**Problem description:** Pictures aside, repeat the whole listing word for word.

**Data extracts:**
---*---
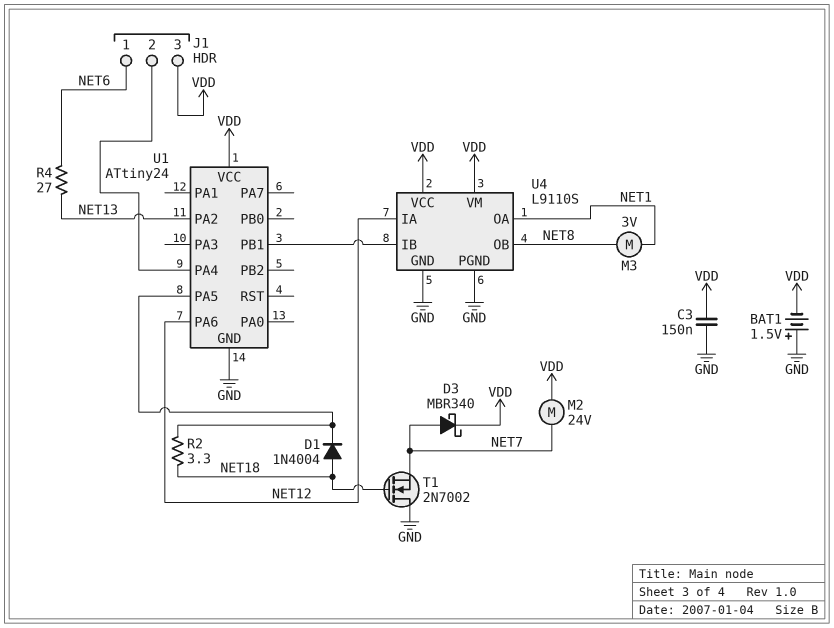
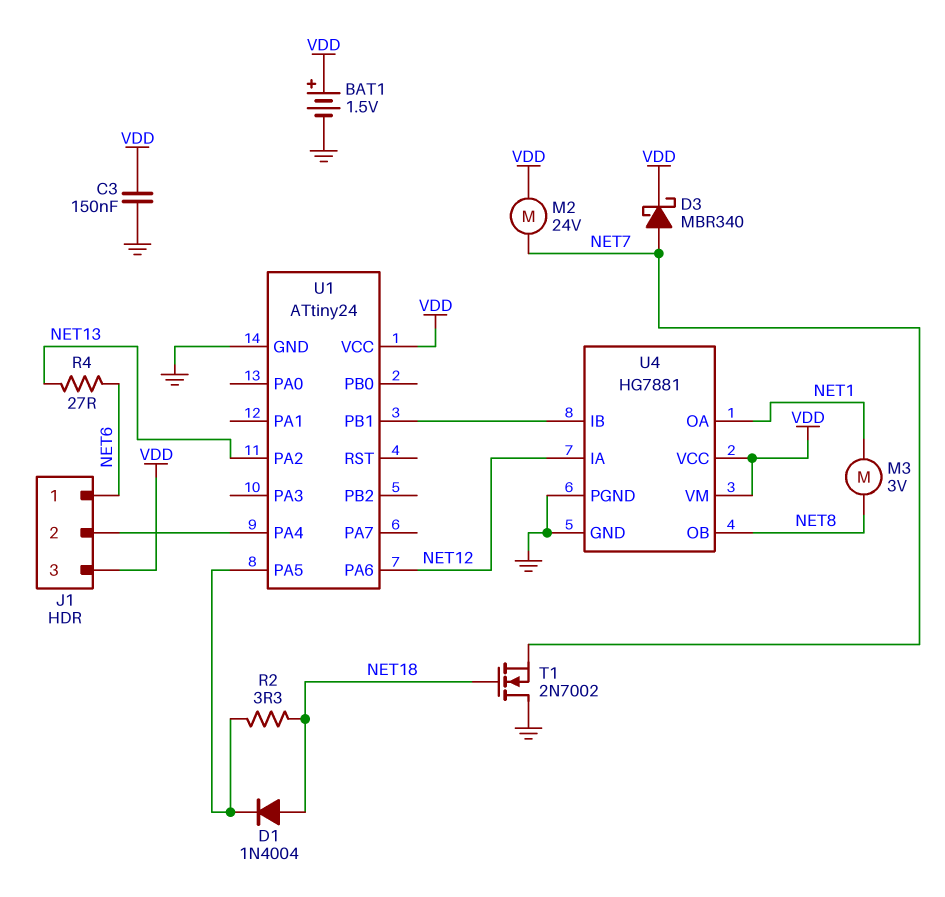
BAT1: 1.5V (plus GND, minus VDD) -> 1.5V (plus VDD, minus GND)
U4: L9110S -> HG7881

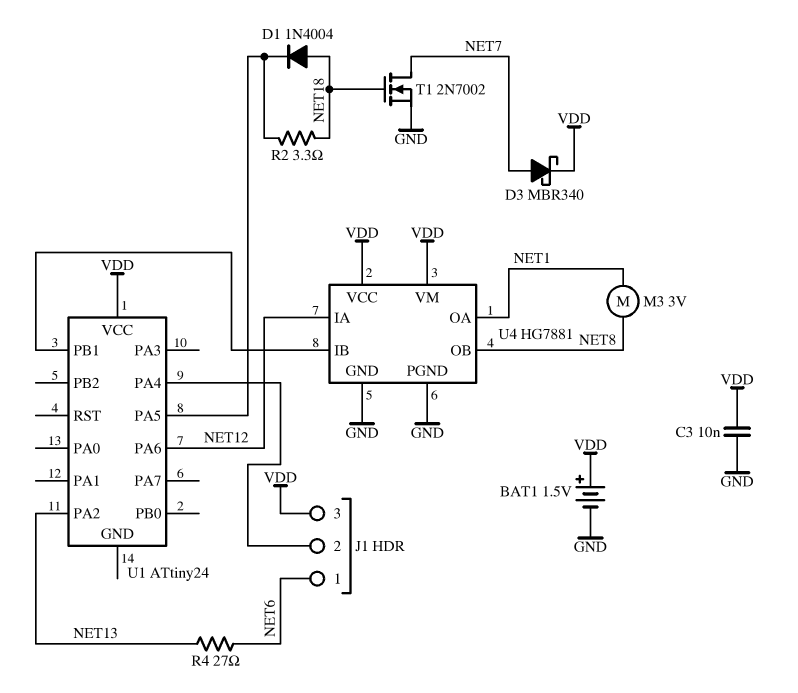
C3: 150nF (GND, VDD) -> 10nF (GND, VDD)
M2: motor 24V (NET7, VDD) -> none
T1: NMOS 2N7002 (G NET18, D GND, S NET7) -> NMOS 2N7002 (G NET18, D NET7, S GND)
U1 pin GND: GND -> none

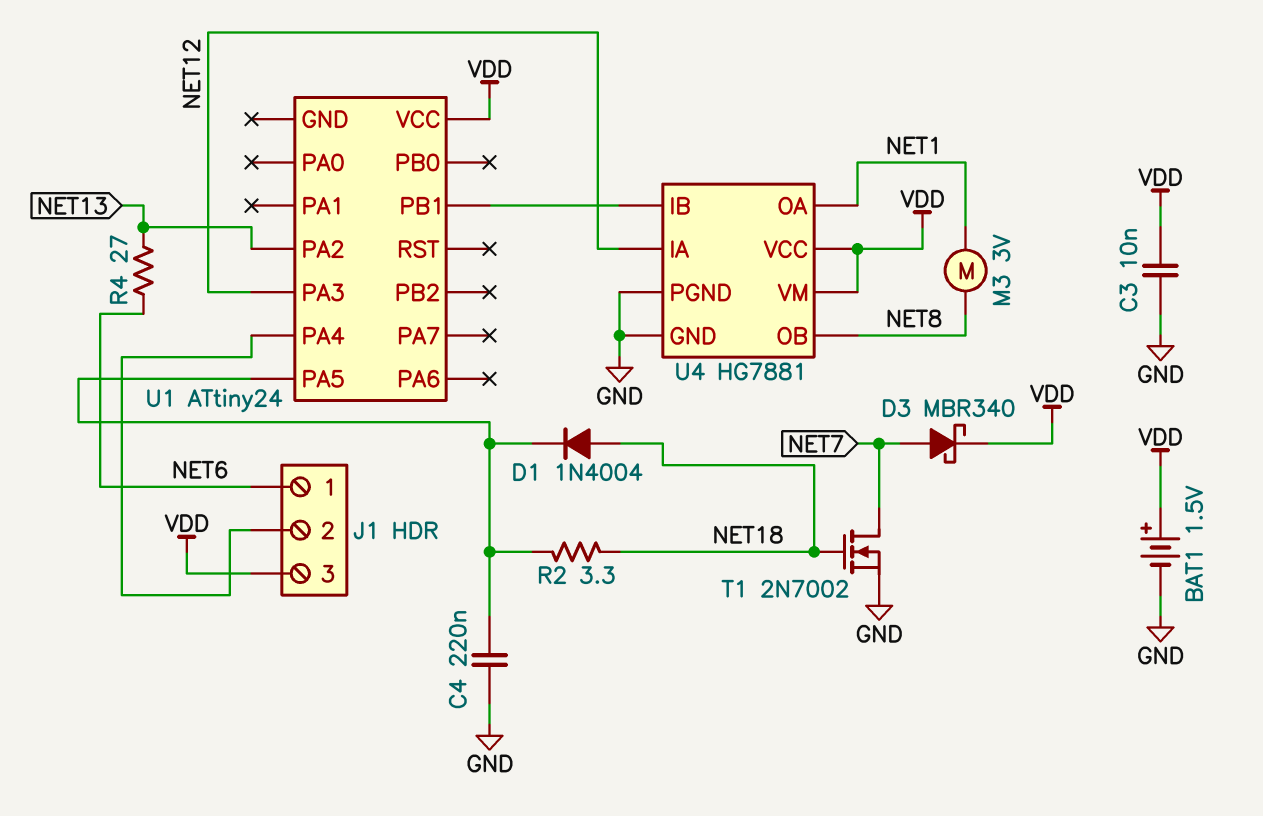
C4: none -> 220nF (GND, U1/PA5)
U1 pin PA3: none -> NET12
U1 pin PA6: NET12 -> none

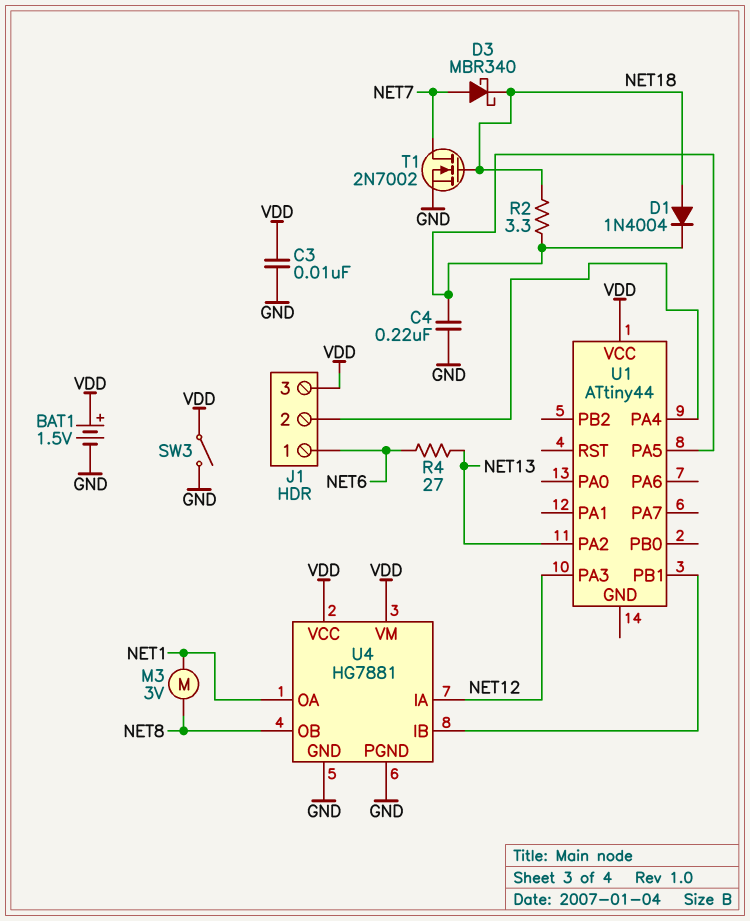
D3: schottky MBR340 (A NET7, K VDD) -> schottky MBR340 (A NET7, K NET18)
SW3: none -> switch (GND, VDD)
U1: ATtiny24 -> ATtiny44

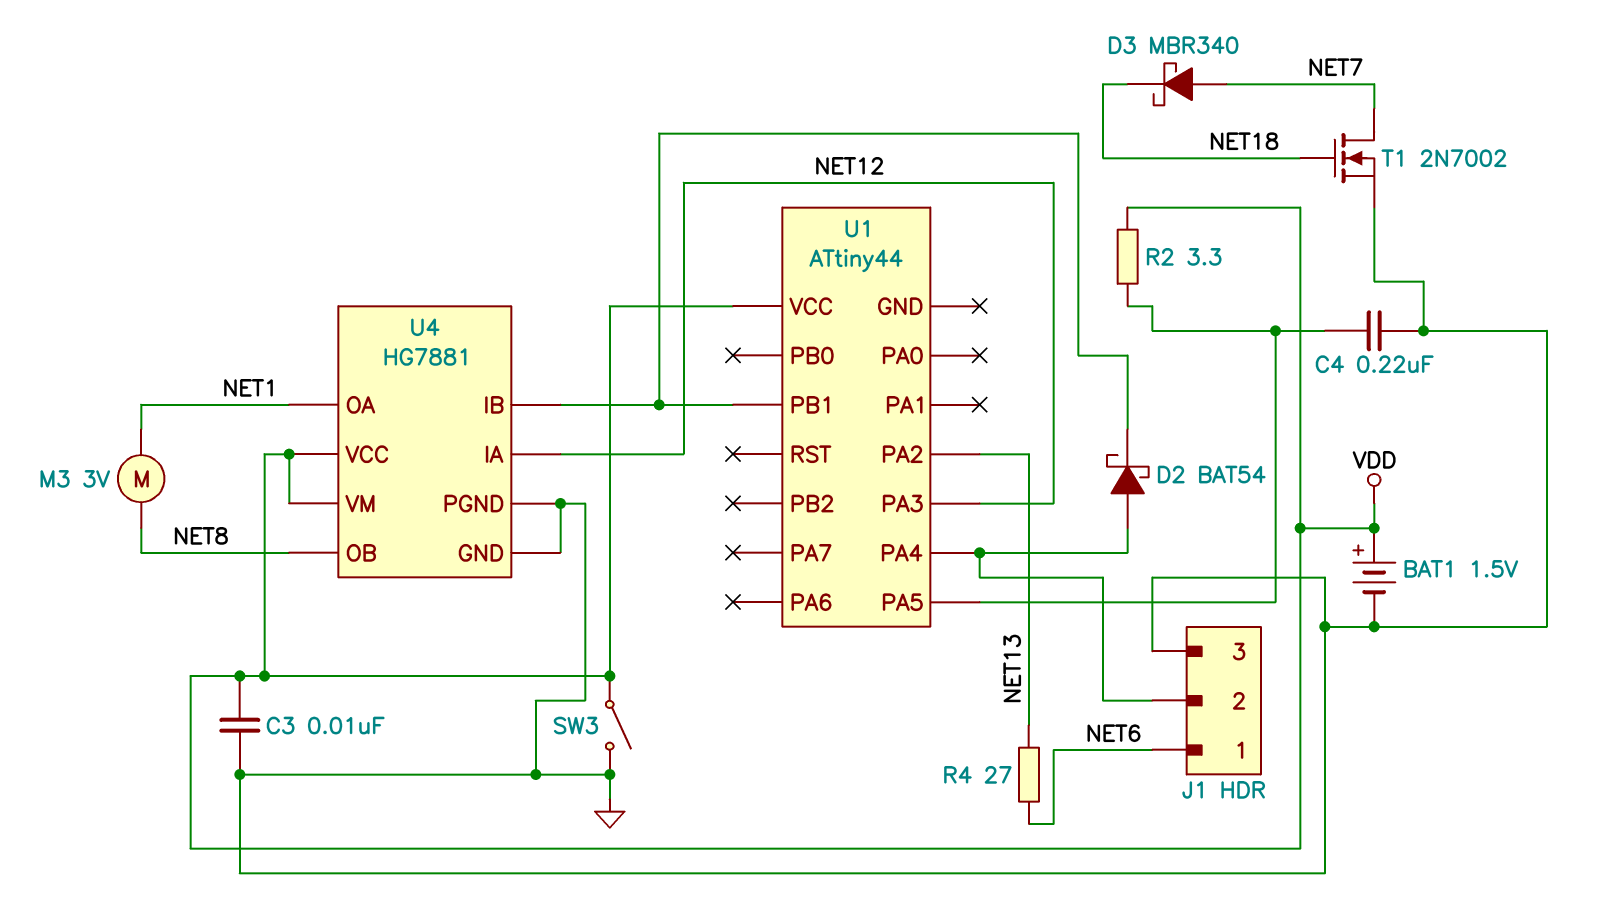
D1: diode 1N4004 (A NET18, K U1/PA5) -> none
D2: none -> schottky BAT54 (A J1/2, K U1/PB1)
J1 pin 3: VDD -> GND
R2: 3.3 (NET18, U1/PA5) -> 3.3 (U1/PA5, VDD)

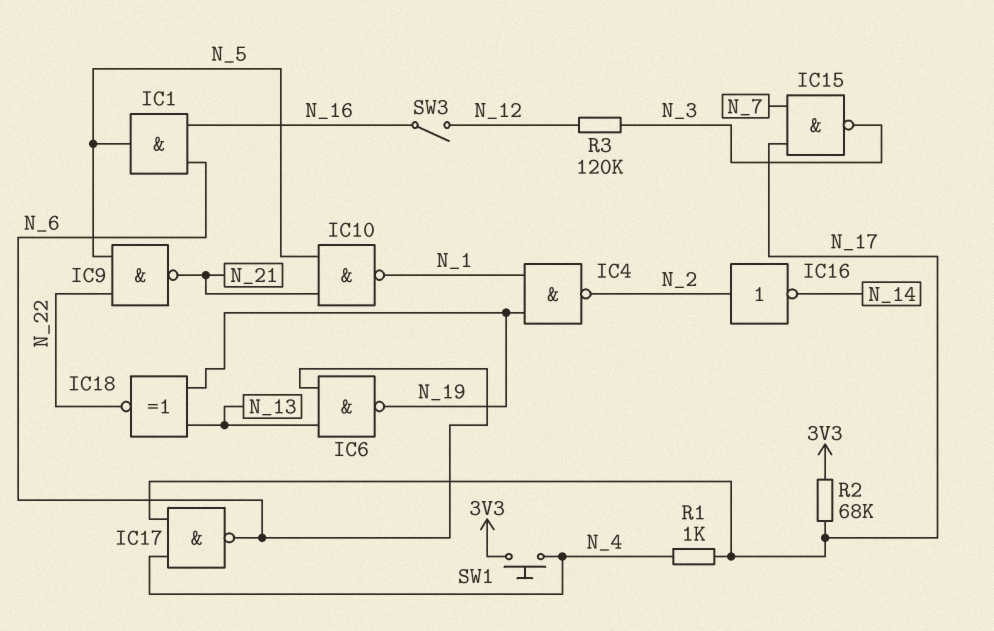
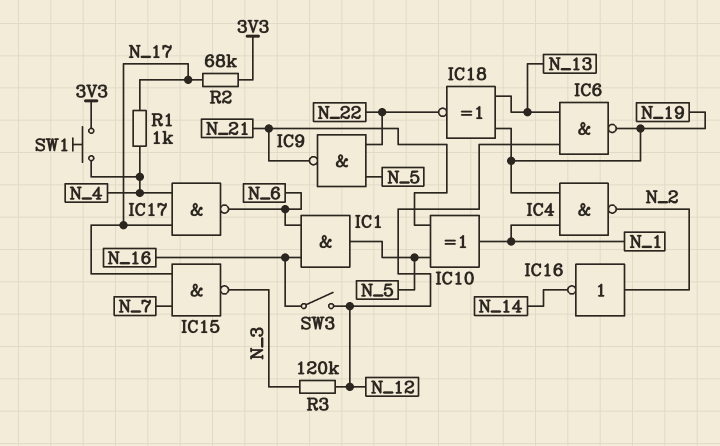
IC6: NAND (in N_6, in N_13, out N_19) -> NAND (in N_12, in N_13, out N_19)
IC10: NAND (in N_5, in N_21, out N_1) -> XOR (in N_5, in N_21, out N_1)

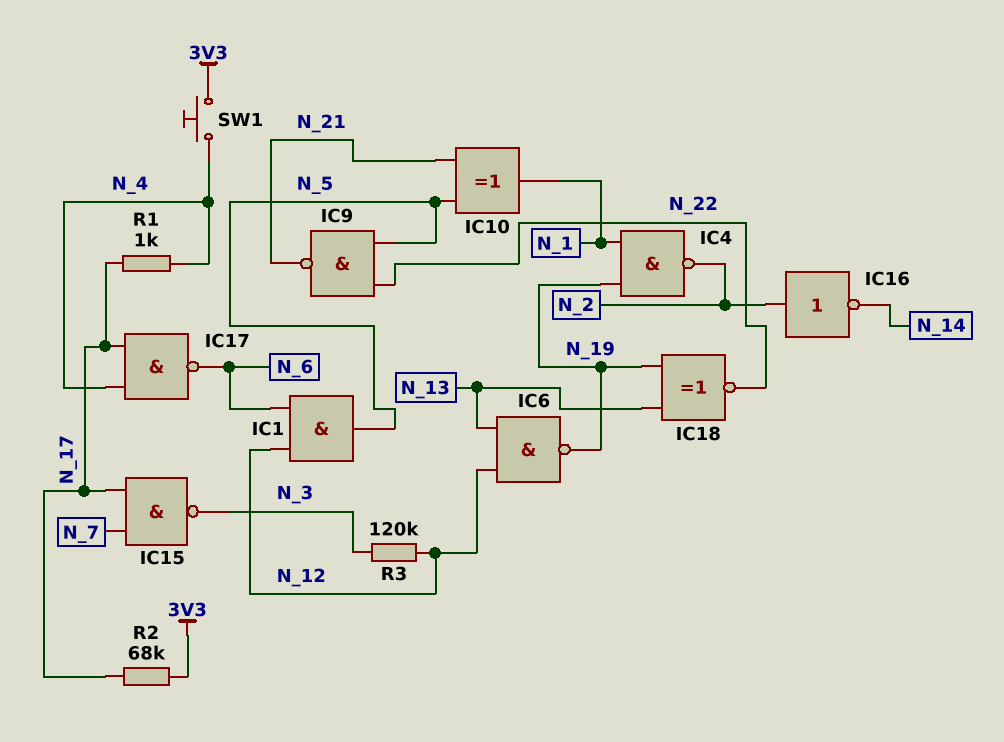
IC1: AND (in N_6, in N_16, out N_5) -> AND (in N_6, in N_12, out N_5)
SW3: switch (N_12, N_16) -> none

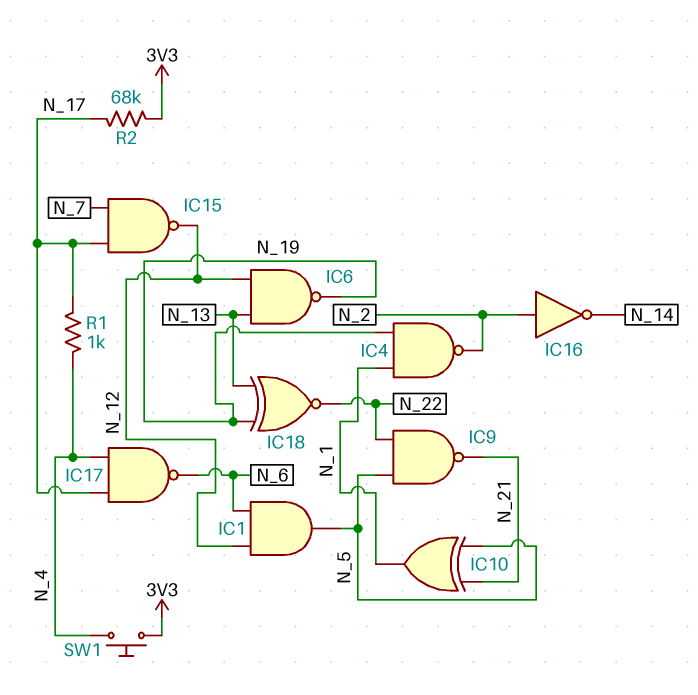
IC15: NAND (in N_7, in N_17, out N_3) -> NAND (in N_7, in N_17, out N_12)
R3: 120k (N_3, N_12) -> none

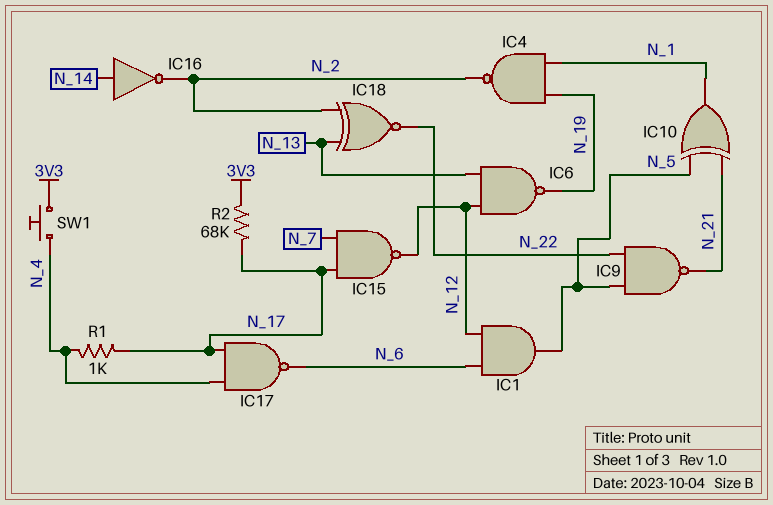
IC16: NOT (in N_2, out N_14) -> NOT (in N_14, out N_2)
IC18: XNOR (in N_13, in N_19, out N_22) -> XNOR (in N_2, in N_13, out N_22)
---*---
**Answer to this task:**
BAT1: 1.5V (plus GND, minus VDD) -> 1.5V (plus VDD, minus GND)
U4: L9110S -> HG7881

C3: 150nF (GND, VDD) -> 10nF (GND, VDD)
M2: motor 24V (NET7, VDD) -> none
T1: NMOS 2N7002 (G NET18, D GND, S NET7) -> NMOS 2N7002 (G NET18, D NET7, S GND)
U1 pin GND: GND -> none

C4: none -> 220nF (GND, U1/PA5)
U1 pin PA3: none -> NET12
U1 pin PA6: NET12 -> none

D3: schottky MBR340 (A NET7, K VDD) -> schottky MBR340 (A NET7, K NET18)
SW3: none -> switch (GND, VDD)
U1: ATtiny24 -> ATtiny44

D1: diode 1N4004 (A NET18, K U1/PA5) -> none
D2: none -> schottky BAT54 (A J1/2, K U1/PB1)
J1 pin 3: VDD -> GND
R2: 3.3 (NET18, U1/PA5) -> 3.3 (U1/PA5, VDD)

IC6: NAND (in N_6, in N_13, out N_19) -> NAND (in N_12, in N_13, out N_19)
IC10: NAND (in N_5, in N_21, out N_1) -> XOR (in N_5, in N_21, out N_1)

IC1: AND (in N_6, in N_16, out N_5) -> AND (in N_6, in N_12, out N_5)
SW3: switch (N_12, N_16) -> none

IC15: NAND (in N_7, in N_17, out N_3) -> NAND (in N_7, in N_17, out N_12)
R3: 120k (N_3, N_12) -> none

IC16: NOT (in N_2, out N_14) -> NOT (in N_14, out N_2)
IC18: XNOR (in N_13, in N_19, out N_22) -> XNOR (in N_2, in N_13, out N_22)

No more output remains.